Stated goal: Copy every one of the rows below word for word, keeping each line and its punctuation unchanged.

-- Start Dataset records --

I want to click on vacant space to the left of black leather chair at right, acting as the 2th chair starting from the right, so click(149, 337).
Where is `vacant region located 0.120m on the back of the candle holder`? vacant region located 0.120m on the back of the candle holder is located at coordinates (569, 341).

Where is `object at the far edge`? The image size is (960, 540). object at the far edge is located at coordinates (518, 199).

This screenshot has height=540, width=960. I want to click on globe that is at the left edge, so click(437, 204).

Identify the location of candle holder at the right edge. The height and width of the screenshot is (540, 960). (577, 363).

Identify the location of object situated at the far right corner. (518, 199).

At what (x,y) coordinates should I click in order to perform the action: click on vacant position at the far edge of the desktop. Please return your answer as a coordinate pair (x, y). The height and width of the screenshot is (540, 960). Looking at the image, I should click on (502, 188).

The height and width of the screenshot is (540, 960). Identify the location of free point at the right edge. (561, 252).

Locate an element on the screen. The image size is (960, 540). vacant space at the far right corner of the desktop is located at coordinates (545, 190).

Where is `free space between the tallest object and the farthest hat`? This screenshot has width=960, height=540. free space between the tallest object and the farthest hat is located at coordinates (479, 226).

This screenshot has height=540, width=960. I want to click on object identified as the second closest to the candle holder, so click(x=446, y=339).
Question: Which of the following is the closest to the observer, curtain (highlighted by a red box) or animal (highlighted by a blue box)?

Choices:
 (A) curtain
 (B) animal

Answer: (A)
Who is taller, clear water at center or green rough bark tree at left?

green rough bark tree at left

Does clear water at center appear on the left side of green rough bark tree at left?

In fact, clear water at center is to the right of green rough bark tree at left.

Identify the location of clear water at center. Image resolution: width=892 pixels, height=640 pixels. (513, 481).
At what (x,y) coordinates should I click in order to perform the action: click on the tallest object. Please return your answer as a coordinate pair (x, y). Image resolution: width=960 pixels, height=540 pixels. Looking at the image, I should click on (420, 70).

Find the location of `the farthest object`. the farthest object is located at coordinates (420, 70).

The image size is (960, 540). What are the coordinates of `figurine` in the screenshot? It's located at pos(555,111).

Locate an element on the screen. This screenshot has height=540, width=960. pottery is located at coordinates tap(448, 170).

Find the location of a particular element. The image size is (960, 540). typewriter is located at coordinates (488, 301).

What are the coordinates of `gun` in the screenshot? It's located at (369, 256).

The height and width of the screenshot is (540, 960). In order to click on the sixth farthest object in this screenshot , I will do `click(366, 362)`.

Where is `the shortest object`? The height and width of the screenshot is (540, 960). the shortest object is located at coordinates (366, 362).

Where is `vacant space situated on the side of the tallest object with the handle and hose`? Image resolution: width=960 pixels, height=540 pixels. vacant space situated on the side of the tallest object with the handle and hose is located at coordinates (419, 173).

-- End Dataset records --

Complete output:
I want to click on vacant space to the left of black leather chair at right, acting as the 2th chair starting from the right, so click(149, 337).
Where is `vacant region located 0.120m on the back of the candle holder`? vacant region located 0.120m on the back of the candle holder is located at coordinates (569, 341).

Where is `object at the far edge`? The image size is (960, 540). object at the far edge is located at coordinates (518, 199).

This screenshot has height=540, width=960. I want to click on globe that is at the left edge, so click(437, 204).

Identify the location of candle holder at the right edge. The height and width of the screenshot is (540, 960). (577, 363).

Identify the location of object situated at the far right corner. (518, 199).

At what (x,y) coordinates should I click in order to perform the action: click on vacant position at the far edge of the desktop. Please return your answer as a coordinate pair (x, y). The height and width of the screenshot is (540, 960). Looking at the image, I should click on (502, 188).

The height and width of the screenshot is (540, 960). Identify the location of free point at the right edge. (561, 252).

Locate an element on the screen. The image size is (960, 540). vacant space at the far right corner of the desktop is located at coordinates (545, 190).

Where is `free space between the tallest object and the farthest hat`? This screenshot has width=960, height=540. free space between the tallest object and the farthest hat is located at coordinates (479, 226).

This screenshot has height=540, width=960. I want to click on object identified as the second closest to the candle holder, so click(x=446, y=339).
Question: Which of the following is the closest to the observer, curtain (highlighted by a red box) or animal (highlighted by a blue box)?

Choices:
 (A) curtain
 (B) animal

Answer: (A)
Who is taller, clear water at center or green rough bark tree at left?

green rough bark tree at left

Does clear water at center appear on the left side of green rough bark tree at left?

In fact, clear water at center is to the right of green rough bark tree at left.

Identify the location of clear water at center. Image resolution: width=892 pixels, height=640 pixels. (513, 481).
At what (x,y) coordinates should I click in order to perform the action: click on the tallest object. Please return your answer as a coordinate pair (x, y). Image resolution: width=960 pixels, height=540 pixels. Looking at the image, I should click on (420, 70).

Find the location of `the farthest object`. the farthest object is located at coordinates (420, 70).

The image size is (960, 540). What are the coordinates of `figurine` in the screenshot? It's located at pos(555,111).

Locate an element on the screen. This screenshot has height=540, width=960. pottery is located at coordinates tap(448, 170).

Find the location of a particular element. The image size is (960, 540). typewriter is located at coordinates (488, 301).

What are the coordinates of `gun` in the screenshot? It's located at (369, 256).

The height and width of the screenshot is (540, 960). In order to click on the sixth farthest object in this screenshot , I will do `click(366, 362)`.

Where is `the shortest object`? The height and width of the screenshot is (540, 960). the shortest object is located at coordinates (366, 362).

Where is `vacant space situated on the side of the tallest object with the handle and hose`? Image resolution: width=960 pixels, height=540 pixels. vacant space situated on the side of the tallest object with the handle and hose is located at coordinates (419, 173).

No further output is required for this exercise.